| WORK ORDER |
Search the data for "arrow". Each line containing it is to be copied.

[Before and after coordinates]
*-*-*
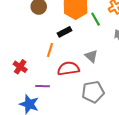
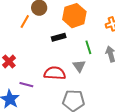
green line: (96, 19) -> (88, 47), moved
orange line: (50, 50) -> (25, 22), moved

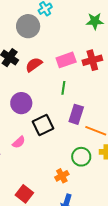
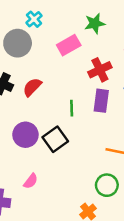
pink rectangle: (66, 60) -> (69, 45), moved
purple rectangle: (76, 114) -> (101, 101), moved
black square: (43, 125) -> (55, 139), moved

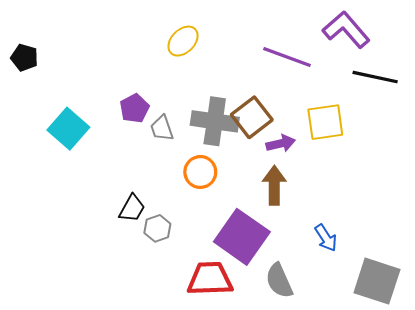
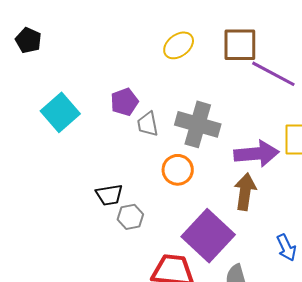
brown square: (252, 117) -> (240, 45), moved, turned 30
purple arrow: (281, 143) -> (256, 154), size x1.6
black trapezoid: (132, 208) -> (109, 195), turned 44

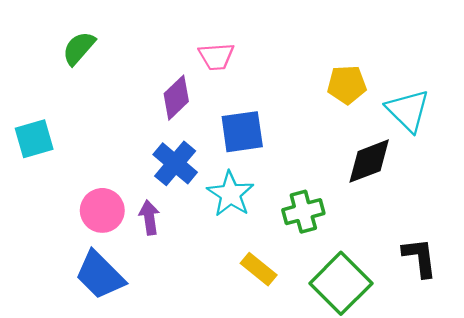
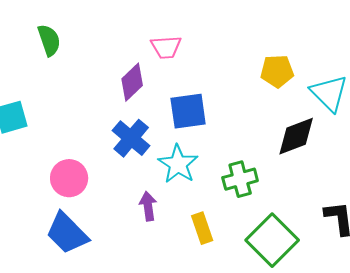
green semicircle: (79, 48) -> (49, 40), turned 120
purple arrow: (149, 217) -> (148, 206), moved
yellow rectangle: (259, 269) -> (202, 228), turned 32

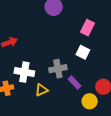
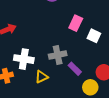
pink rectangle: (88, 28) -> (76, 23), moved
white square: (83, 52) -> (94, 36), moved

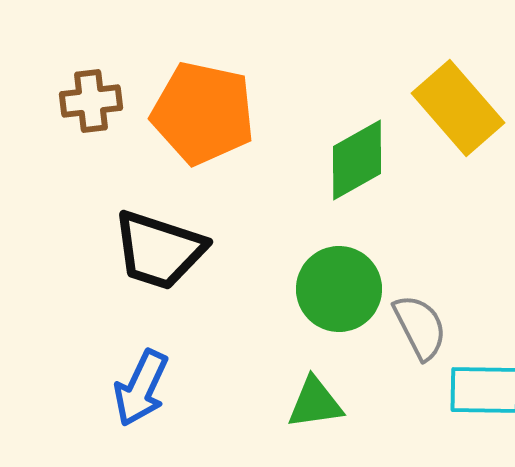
*-*-*
| RESPONSE TO THE EXERCISE |
purple arrow: (281, 143) -> (256, 154), size x1.6
purple arrow: (149, 217) -> (148, 206), moved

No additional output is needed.